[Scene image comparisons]
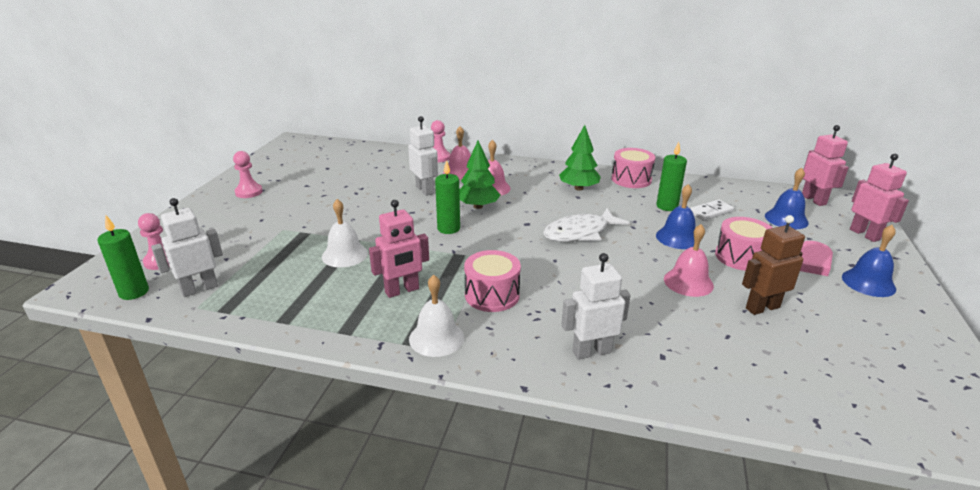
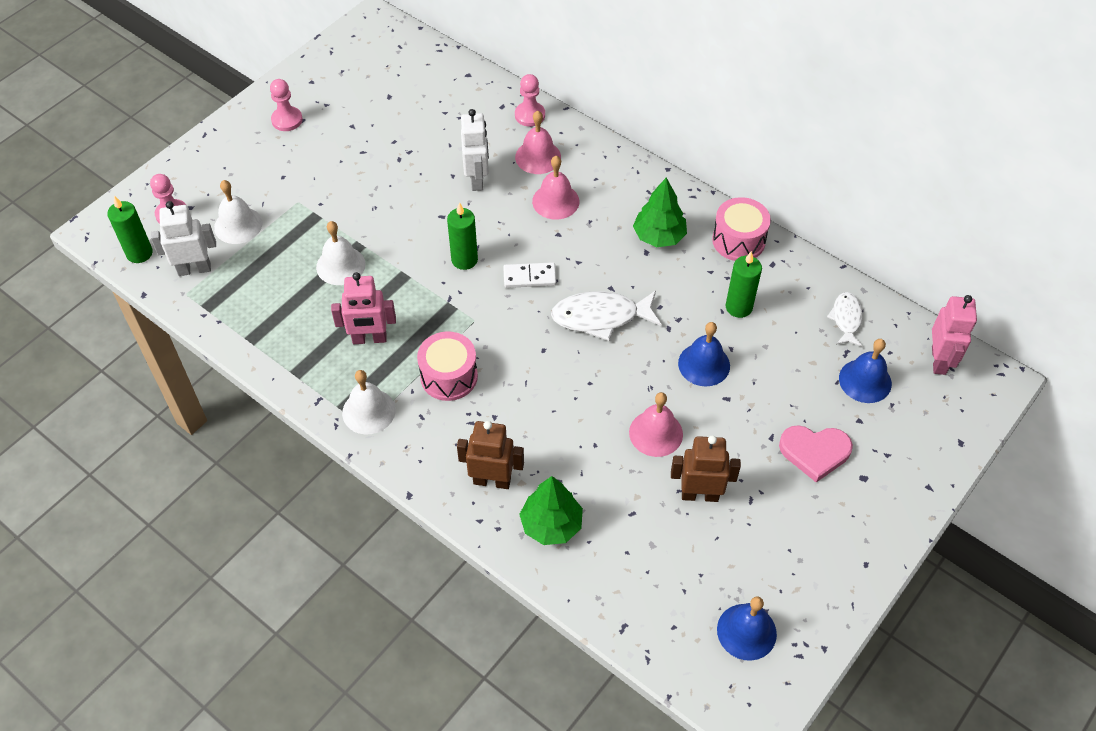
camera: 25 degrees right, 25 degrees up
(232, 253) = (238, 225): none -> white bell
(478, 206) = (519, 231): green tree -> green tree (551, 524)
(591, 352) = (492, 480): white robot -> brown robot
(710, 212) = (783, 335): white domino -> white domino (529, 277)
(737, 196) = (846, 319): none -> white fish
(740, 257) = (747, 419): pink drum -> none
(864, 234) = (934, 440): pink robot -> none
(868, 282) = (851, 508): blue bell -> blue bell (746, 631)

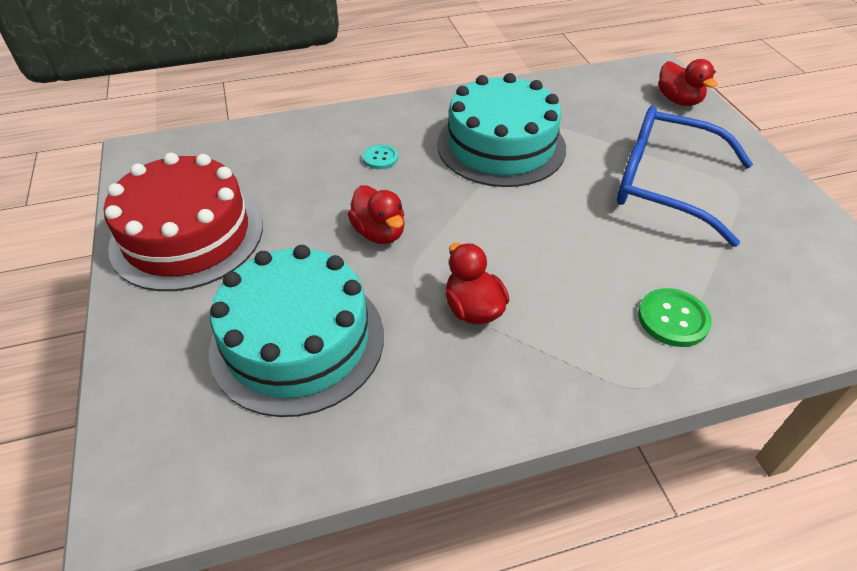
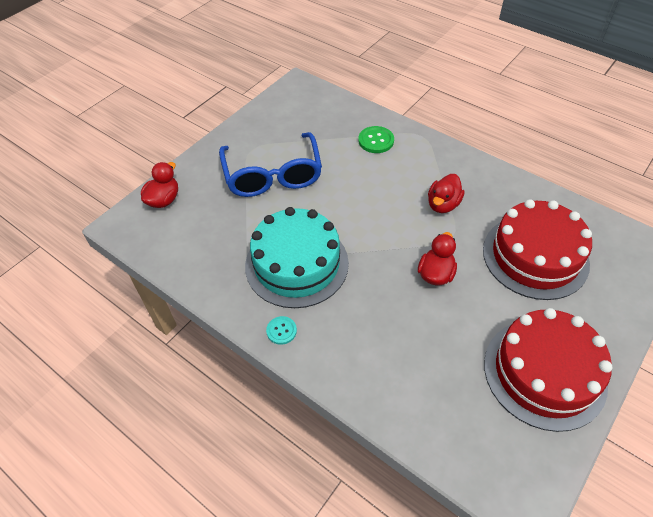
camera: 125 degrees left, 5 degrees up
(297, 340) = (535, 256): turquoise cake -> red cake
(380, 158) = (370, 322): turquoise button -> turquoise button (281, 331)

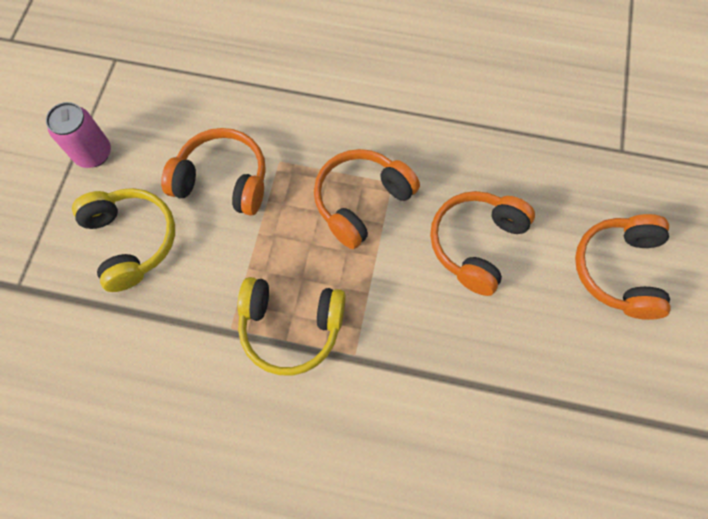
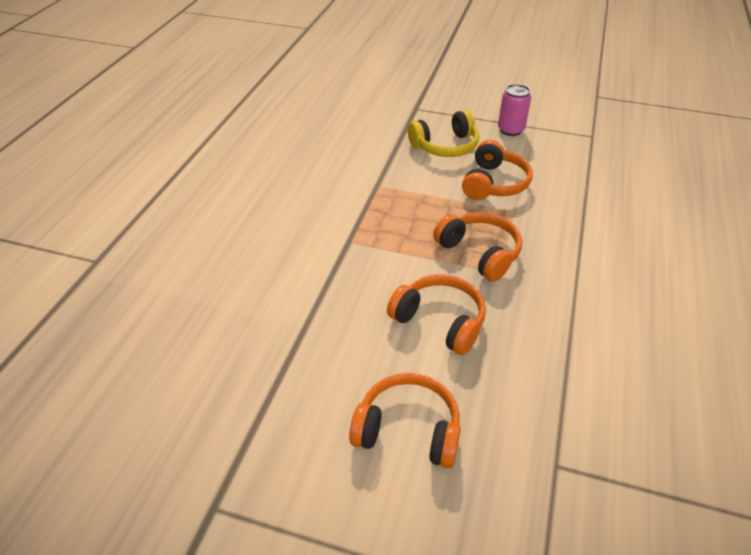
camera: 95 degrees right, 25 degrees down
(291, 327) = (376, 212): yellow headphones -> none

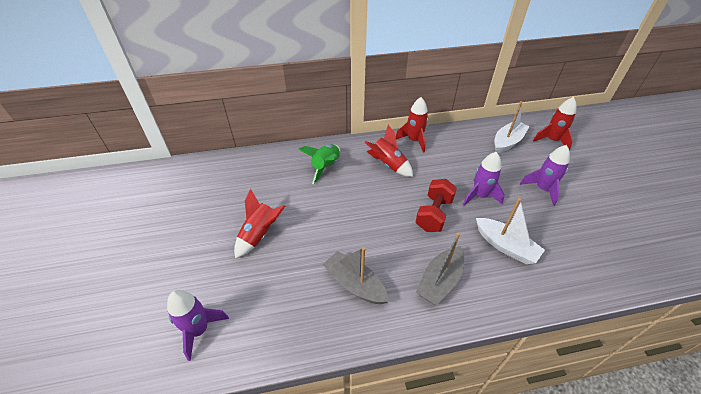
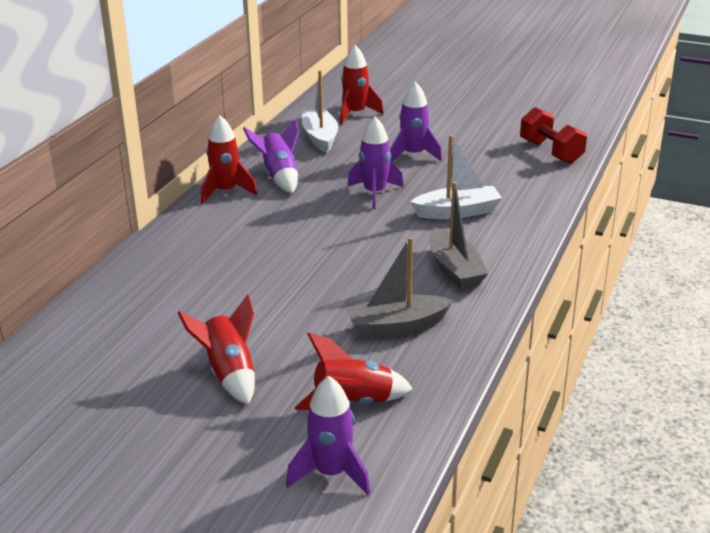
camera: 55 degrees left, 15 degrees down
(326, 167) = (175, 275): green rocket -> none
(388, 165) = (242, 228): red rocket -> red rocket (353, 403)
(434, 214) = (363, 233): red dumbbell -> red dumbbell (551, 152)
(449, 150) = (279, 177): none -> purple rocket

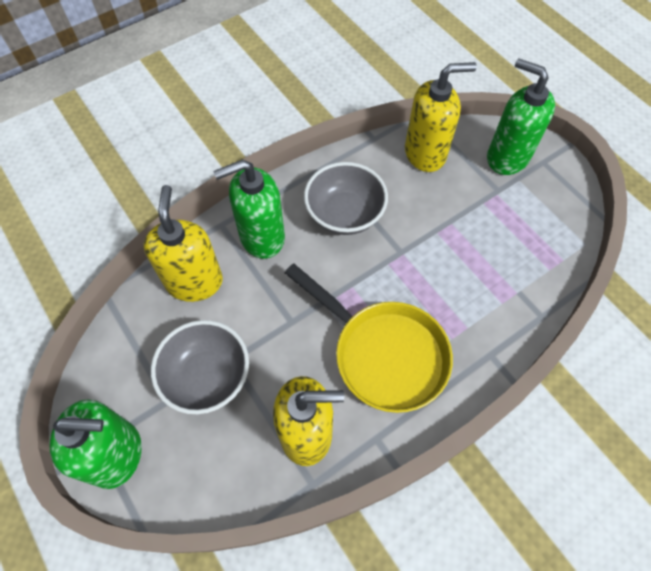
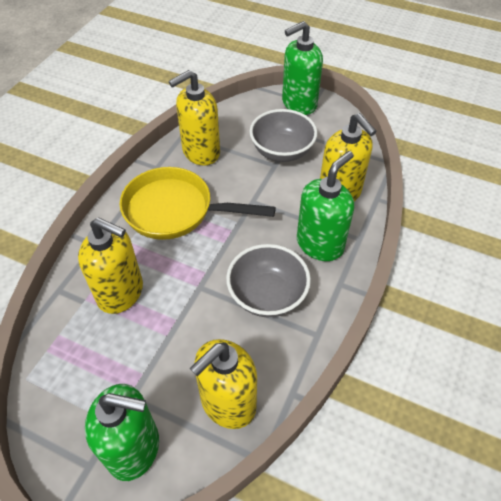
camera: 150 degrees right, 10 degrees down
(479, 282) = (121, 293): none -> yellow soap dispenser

Instructions to follow:
Please set the data above down exactly, with the pictures removed.

Reply to the task:
camera: 25 degrees right, 25 degrees up
(232, 253) = (238, 225): none -> white bell
(478, 206) = (519, 231): green tree -> green tree (551, 524)
(591, 352) = (492, 480): white robot -> brown robot
(710, 212) = (783, 335): white domino -> white domino (529, 277)
(737, 196) = (846, 319): none -> white fish
(740, 257) = (747, 419): pink drum -> none
(864, 234) = (934, 440): pink robot -> none
(868, 282) = (851, 508): blue bell -> blue bell (746, 631)

camera: 125 degrees left, 5 degrees up
(297, 340) = (535, 256): turquoise cake -> red cake
(380, 158) = (370, 322): turquoise button -> turquoise button (281, 331)

camera: 95 degrees right, 25 degrees down
(291, 327) = (376, 212): yellow headphones -> none

camera: 55 degrees left, 15 degrees down
(326, 167) = (175, 275): green rocket -> none
(388, 165) = (242, 228): red rocket -> red rocket (353, 403)
(434, 214) = (363, 233): red dumbbell -> red dumbbell (551, 152)
(449, 150) = (279, 177): none -> purple rocket

camera: 150 degrees right, 10 degrees down
(479, 282) = (121, 293): none -> yellow soap dispenser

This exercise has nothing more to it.